**Work task**
Repeat exactly the lines below that lie between the line with "gray trapezoid: moved 10 px down" and the line with "yellow circle: moved 2 px left, 1 px up", counting both of those lines as part of the answer.

Coordinate change listings:

++++++++

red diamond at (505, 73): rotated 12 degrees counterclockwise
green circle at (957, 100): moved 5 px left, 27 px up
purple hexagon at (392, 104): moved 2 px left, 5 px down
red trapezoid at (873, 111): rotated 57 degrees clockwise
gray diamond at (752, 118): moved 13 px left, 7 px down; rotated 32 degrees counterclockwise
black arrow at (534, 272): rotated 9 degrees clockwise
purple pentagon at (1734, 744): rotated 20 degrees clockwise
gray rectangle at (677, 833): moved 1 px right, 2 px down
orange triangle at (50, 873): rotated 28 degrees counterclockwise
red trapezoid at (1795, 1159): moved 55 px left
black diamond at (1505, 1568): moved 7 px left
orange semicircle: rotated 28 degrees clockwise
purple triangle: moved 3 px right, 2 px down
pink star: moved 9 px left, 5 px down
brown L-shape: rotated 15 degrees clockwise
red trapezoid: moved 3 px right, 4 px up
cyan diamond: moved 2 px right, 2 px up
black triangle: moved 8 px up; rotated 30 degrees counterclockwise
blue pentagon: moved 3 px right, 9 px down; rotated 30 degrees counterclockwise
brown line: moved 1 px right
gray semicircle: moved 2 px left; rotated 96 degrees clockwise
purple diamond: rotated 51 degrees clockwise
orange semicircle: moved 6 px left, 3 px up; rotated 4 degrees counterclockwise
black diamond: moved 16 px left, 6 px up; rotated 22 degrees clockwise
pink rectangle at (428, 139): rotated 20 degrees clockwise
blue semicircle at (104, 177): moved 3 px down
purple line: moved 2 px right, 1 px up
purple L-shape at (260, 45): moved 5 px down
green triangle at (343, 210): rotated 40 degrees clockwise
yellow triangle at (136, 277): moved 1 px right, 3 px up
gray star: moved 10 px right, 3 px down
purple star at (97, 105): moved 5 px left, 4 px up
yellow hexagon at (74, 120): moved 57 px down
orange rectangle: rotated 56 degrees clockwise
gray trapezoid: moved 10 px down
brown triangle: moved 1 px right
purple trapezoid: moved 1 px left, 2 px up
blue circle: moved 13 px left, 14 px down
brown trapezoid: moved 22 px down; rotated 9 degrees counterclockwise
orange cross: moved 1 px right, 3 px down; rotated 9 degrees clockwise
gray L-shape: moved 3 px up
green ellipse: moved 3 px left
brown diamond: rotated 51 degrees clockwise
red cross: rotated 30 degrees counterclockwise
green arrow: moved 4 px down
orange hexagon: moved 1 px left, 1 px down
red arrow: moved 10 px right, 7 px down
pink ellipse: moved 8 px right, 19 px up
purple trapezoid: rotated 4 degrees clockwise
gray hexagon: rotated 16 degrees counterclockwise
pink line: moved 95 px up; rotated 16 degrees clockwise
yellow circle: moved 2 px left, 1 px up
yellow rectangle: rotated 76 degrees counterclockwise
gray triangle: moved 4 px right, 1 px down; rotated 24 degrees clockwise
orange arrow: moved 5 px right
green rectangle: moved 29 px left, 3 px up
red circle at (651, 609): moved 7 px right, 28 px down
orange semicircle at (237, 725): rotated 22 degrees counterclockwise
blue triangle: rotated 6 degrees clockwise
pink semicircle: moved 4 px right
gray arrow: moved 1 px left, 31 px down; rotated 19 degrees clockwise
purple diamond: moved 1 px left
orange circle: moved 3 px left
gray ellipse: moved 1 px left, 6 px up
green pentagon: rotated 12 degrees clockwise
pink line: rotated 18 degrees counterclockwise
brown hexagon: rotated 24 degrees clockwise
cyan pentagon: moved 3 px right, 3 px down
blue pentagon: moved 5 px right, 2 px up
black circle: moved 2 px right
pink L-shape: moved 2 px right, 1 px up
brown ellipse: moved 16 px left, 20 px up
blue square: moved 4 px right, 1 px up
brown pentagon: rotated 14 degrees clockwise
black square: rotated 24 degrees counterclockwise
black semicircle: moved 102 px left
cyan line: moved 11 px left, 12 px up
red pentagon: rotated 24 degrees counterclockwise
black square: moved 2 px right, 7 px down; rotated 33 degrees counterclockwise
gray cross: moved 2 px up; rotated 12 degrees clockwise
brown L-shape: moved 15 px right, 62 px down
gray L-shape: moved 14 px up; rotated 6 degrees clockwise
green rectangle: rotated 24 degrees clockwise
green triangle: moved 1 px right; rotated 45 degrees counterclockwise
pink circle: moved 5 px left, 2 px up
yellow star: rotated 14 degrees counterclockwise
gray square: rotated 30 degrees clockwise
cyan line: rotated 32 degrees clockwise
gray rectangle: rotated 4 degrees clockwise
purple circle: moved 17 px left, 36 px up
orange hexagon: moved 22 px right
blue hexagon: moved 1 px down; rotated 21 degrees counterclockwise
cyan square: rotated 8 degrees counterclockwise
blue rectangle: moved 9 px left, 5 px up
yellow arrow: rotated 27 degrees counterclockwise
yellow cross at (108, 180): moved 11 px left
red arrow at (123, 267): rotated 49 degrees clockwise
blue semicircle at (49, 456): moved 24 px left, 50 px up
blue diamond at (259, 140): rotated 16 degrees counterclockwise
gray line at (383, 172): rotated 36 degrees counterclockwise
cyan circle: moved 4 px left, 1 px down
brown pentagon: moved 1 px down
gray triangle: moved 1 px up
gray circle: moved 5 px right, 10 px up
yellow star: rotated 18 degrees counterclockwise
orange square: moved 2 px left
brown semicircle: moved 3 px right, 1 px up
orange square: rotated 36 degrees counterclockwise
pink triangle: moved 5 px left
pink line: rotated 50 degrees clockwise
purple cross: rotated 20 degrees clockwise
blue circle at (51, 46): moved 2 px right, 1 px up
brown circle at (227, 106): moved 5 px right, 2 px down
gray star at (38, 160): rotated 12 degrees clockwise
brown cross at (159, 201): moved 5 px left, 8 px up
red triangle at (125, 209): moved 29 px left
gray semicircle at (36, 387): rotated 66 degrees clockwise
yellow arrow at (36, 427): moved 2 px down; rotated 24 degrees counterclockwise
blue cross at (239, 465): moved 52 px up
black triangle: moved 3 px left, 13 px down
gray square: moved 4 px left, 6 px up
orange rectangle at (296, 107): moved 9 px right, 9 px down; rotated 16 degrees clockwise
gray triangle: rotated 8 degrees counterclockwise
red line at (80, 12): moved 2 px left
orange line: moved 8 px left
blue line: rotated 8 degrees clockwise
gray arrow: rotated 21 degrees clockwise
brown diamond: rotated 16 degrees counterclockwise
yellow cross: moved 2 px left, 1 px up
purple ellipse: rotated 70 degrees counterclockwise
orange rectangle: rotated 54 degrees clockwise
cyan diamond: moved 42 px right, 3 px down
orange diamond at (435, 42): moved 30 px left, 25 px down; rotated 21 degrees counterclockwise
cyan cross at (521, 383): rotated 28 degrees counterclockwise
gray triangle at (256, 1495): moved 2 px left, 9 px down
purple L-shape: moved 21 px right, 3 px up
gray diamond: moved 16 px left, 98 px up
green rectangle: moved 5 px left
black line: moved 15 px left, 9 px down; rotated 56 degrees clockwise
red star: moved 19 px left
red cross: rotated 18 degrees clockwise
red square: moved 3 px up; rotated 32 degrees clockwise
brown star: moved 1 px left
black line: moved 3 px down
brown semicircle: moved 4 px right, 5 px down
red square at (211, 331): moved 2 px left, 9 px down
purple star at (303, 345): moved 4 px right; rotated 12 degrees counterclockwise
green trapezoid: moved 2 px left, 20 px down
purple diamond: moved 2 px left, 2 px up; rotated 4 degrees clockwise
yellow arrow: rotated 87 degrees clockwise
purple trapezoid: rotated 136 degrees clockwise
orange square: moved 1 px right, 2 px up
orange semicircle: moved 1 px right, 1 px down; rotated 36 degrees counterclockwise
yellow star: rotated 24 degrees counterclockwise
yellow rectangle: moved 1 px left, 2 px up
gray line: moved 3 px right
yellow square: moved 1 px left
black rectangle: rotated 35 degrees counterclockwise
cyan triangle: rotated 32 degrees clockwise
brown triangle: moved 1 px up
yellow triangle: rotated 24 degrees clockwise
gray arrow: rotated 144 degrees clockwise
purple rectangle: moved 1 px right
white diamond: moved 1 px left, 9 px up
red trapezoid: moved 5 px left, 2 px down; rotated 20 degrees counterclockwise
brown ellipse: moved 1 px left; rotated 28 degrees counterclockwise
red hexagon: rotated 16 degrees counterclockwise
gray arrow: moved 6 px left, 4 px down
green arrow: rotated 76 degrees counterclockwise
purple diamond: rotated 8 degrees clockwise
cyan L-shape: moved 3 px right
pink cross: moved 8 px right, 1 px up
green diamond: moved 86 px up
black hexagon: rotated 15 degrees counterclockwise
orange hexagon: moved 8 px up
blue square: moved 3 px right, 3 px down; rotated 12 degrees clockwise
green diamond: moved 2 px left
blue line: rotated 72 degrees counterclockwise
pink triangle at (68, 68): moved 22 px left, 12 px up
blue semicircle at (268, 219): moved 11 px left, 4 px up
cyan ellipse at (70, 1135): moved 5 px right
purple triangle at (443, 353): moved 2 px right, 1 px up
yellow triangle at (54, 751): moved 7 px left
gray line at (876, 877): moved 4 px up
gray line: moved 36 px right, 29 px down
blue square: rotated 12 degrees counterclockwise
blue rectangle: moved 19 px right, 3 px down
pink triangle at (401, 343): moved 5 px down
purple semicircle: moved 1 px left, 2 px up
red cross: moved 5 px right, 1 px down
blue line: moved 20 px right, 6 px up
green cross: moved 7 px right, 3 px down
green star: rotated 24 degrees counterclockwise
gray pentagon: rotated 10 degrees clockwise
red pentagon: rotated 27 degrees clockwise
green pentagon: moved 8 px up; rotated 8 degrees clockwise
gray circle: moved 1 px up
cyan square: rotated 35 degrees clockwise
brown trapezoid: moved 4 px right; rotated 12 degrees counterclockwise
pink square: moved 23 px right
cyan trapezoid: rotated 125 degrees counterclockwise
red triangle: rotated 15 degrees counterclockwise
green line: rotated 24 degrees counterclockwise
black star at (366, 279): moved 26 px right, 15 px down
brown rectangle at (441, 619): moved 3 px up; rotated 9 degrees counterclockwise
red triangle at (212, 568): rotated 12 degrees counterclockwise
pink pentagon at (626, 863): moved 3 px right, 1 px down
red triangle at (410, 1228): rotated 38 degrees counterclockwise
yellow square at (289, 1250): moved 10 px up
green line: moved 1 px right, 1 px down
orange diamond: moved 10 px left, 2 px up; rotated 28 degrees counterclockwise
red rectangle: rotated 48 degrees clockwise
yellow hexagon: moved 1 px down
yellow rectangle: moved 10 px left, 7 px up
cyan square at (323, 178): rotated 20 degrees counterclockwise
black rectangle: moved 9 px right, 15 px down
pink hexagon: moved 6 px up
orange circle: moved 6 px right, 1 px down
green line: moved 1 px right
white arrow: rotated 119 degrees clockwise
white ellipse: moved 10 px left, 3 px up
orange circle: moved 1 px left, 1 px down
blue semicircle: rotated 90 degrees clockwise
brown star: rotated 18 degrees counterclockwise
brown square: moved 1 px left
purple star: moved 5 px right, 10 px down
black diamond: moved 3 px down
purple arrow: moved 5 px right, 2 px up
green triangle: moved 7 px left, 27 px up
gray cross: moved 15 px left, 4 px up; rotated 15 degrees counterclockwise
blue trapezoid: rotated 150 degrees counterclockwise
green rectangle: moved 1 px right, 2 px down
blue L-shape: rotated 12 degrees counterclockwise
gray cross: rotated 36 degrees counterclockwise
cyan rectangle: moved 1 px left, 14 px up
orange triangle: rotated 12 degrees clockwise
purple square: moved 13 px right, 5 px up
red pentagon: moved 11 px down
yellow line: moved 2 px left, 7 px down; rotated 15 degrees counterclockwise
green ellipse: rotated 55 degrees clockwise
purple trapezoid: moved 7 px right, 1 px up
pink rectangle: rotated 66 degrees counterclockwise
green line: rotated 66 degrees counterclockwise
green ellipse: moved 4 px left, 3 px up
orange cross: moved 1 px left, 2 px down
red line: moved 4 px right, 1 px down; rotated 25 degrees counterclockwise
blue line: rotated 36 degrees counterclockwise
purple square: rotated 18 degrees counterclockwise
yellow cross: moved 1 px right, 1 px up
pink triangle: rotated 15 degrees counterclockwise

++++++++

**Answer**
gray trapezoid: moved 10 px down
brown triangle: moved 1 px right
purple trapezoid: moved 1 px left, 2 px up
blue circle: moved 13 px left, 14 px down
brown trapezoid: moved 22 px down; rotated 9 degrees counterclockwise
orange cross: moved 1 px right, 3 px down; rotated 9 degrees clockwise
gray L-shape: moved 3 px up
green ellipse: moved 3 px left
brown diamond: rotated 51 degrees clockwise
red cross: rotated 30 degrees counterclockwise
green arrow: moved 4 px down
orange hexagon: moved 1 px left, 1 px down
red arrow: moved 10 px right, 7 px down
pink ellipse: moved 8 px right, 19 px up
purple trapezoid: rotated 4 degrees clockwise
gray hexagon: rotated 16 degrees counterclockwise
pink line: moved 95 px up; rotated 16 degrees clockwise
yellow circle: moved 2 px left, 1 px up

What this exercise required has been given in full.